** Material shown follows **

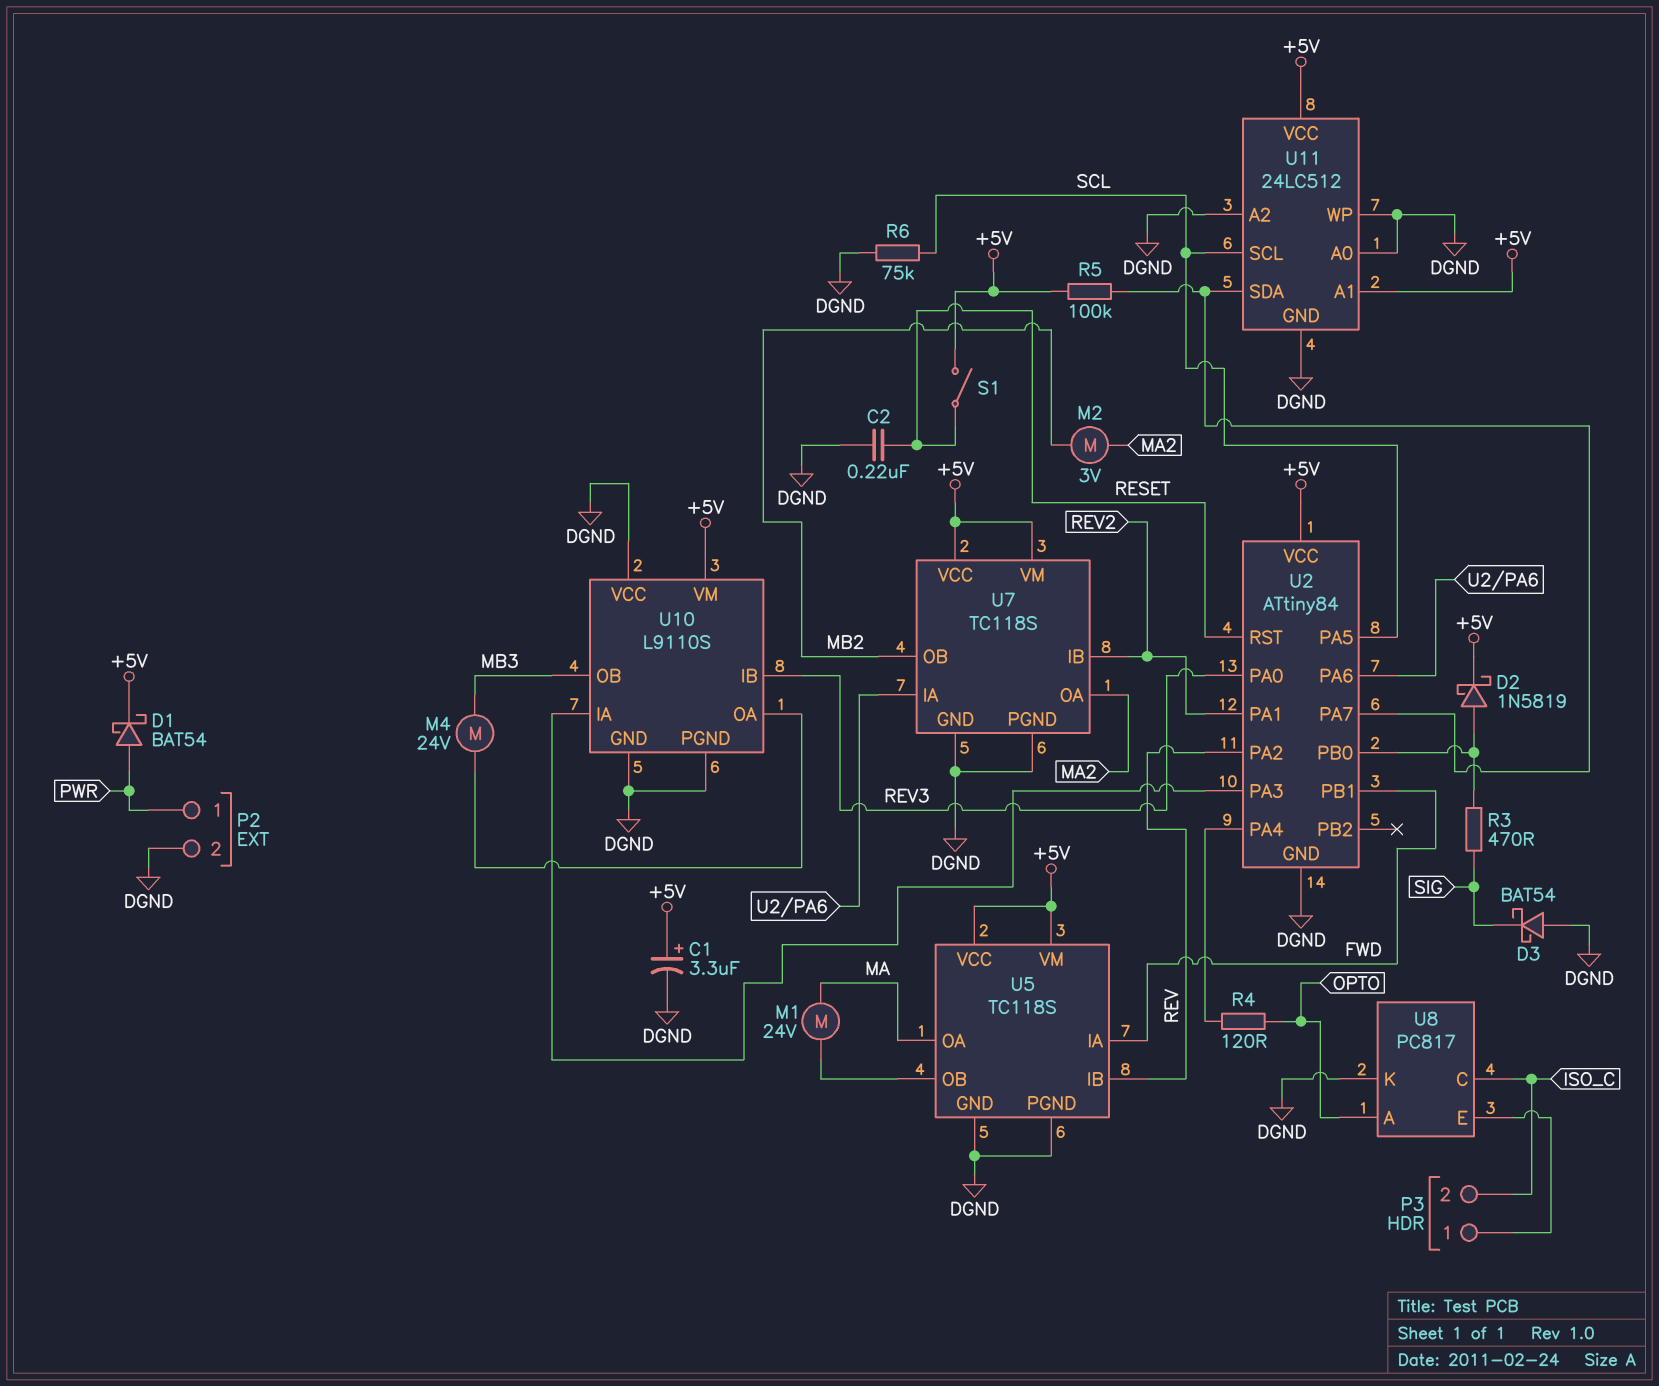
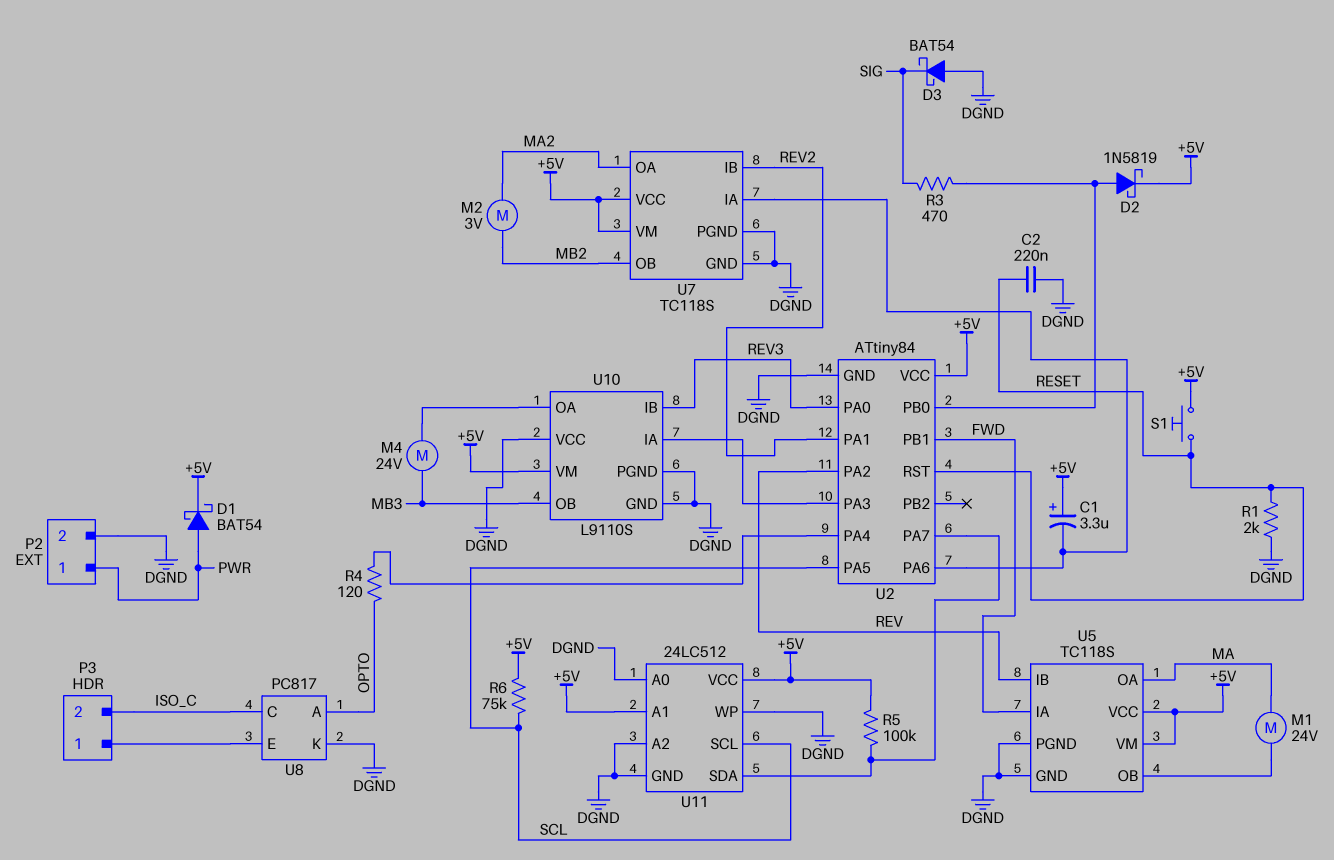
C1: 3.3uF (plus +5V, minus DGND) -> 3.3uF (plus +5V, minus U2/PA6)
R1: none -> 2k (DGND, RESET)
R6: 75k (DGND, SCL) -> 75k (+5V, SCL)
S1: switch (+5V, RESET) -> button (+5V, RESET)

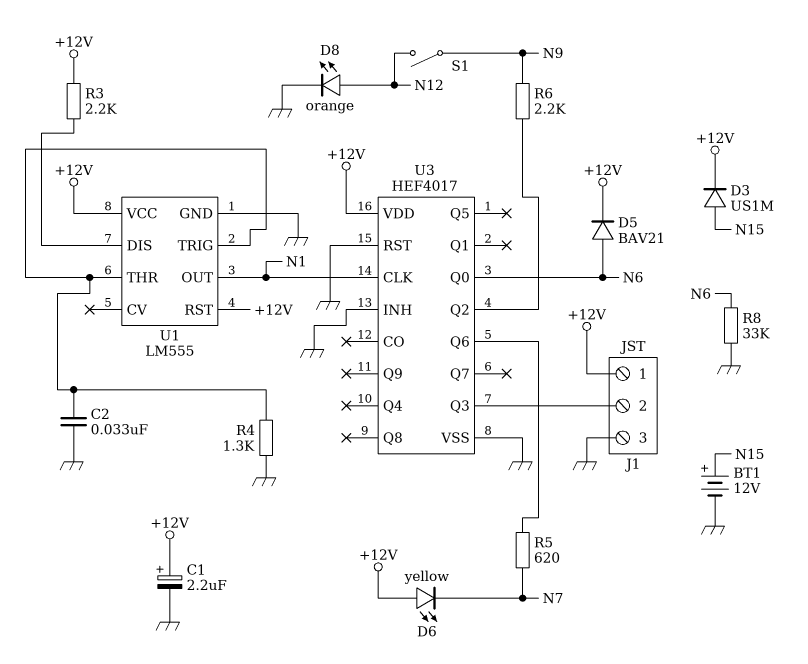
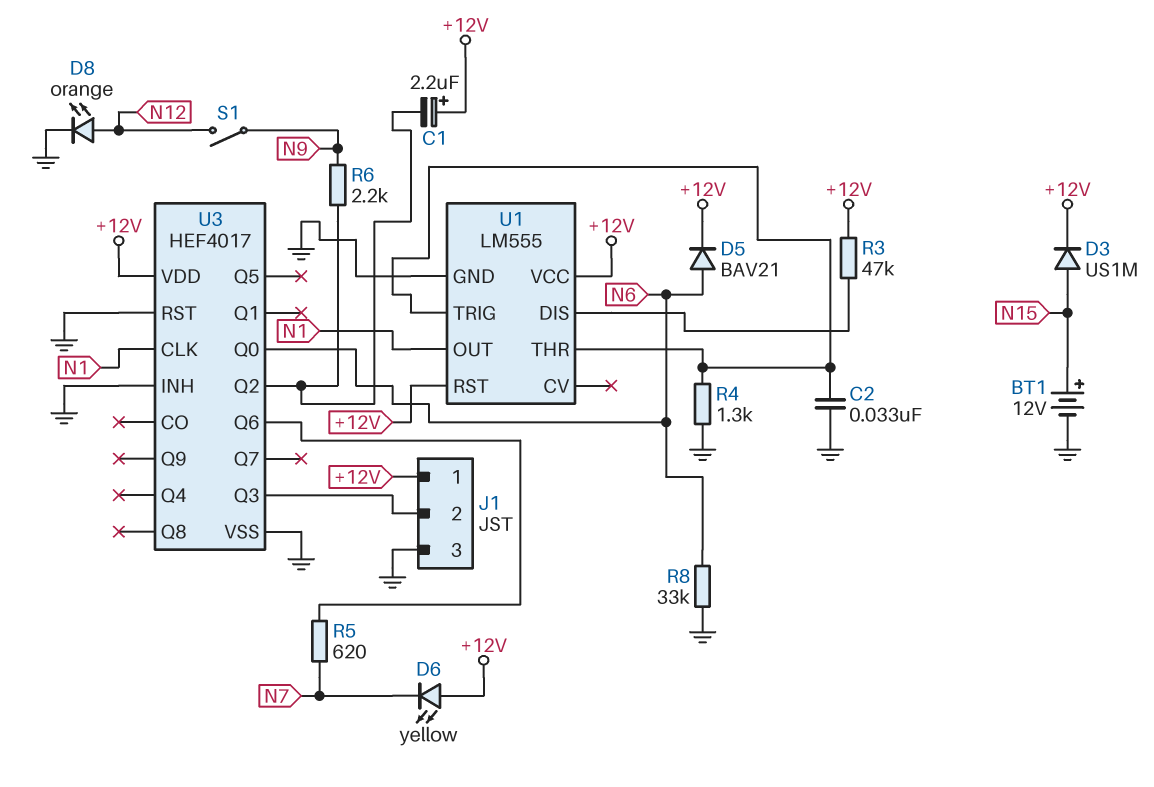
C1: 2.2uF (plus +12V, minus GND) -> 2.2uF (plus +12V, minus U3/Q2)
R3: 2.2k (+12V, U1/DIS) -> 47k (+12V, U1/DIS)

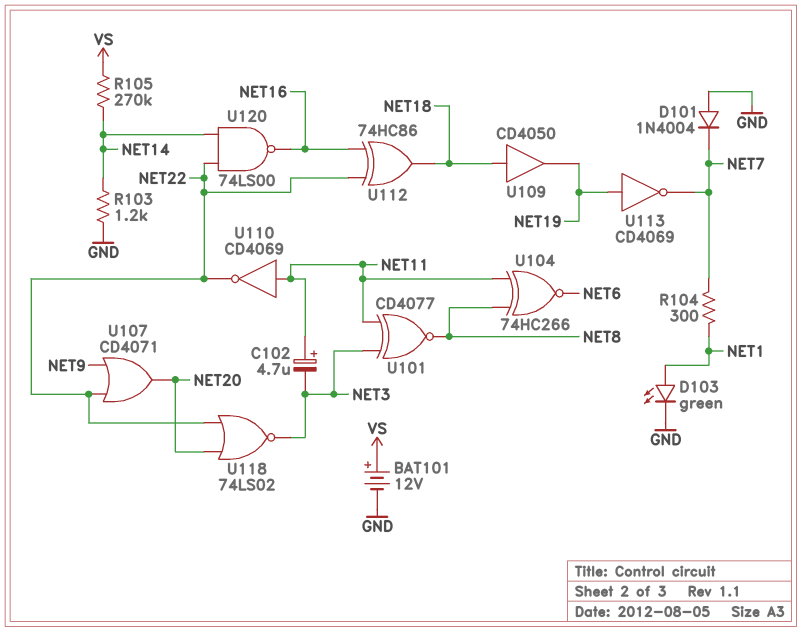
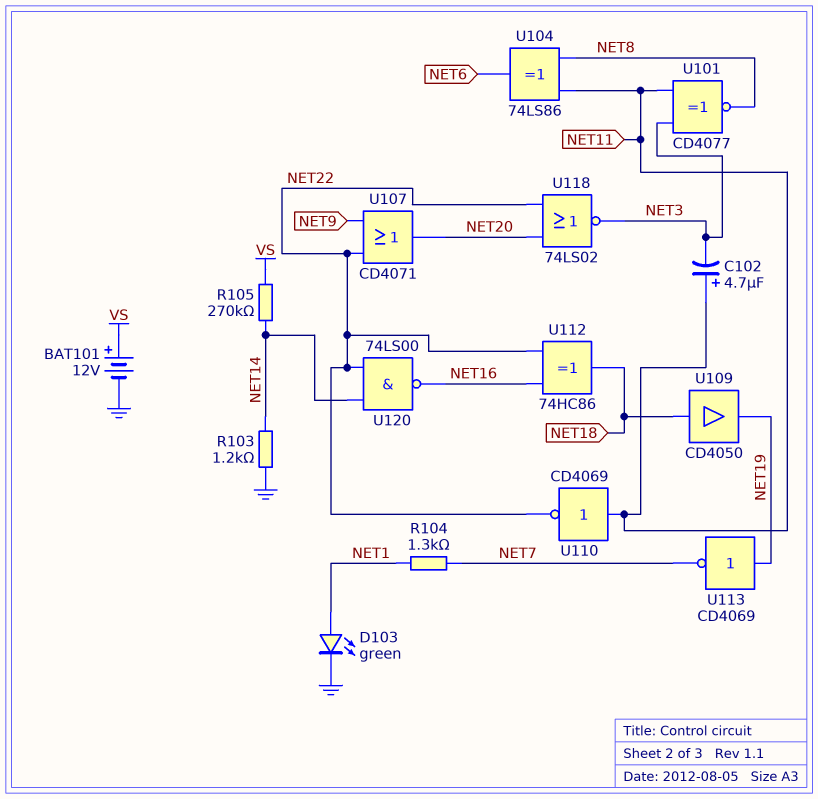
D101: diode 1N4004 (A GND, K NET7) -> none
R104: 300 (NET1, NET7) -> 1.3k (NET1, NET7)
U104: XNOR 74HC266 (in NET8, in NET11, out NET6) -> XOR 74LS86 (in NET8, in NET11, out NET6)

** End of Material shown **

# Exercise goal:
Reproduce exactly and only the lines from the one with "R1: none -> 2k (DGND, RESET)" through the last entry, both included, excluding every picture.

# Final answer:
R1: none -> 2k (DGND, RESET)
R6: 75k (DGND, SCL) -> 75k (+5V, SCL)
S1: switch (+5V, RESET) -> button (+5V, RESET)

C1: 2.2uF (plus +12V, minus GND) -> 2.2uF (plus +12V, minus U3/Q2)
R3: 2.2k (+12V, U1/DIS) -> 47k (+12V, U1/DIS)

D101: diode 1N4004 (A GND, K NET7) -> none
R104: 300 (NET1, NET7) -> 1.3k (NET1, NET7)
U104: XNOR 74HC266 (in NET8, in NET11, out NET6) -> XOR 74LS86 (in NET8, in NET11, out NET6)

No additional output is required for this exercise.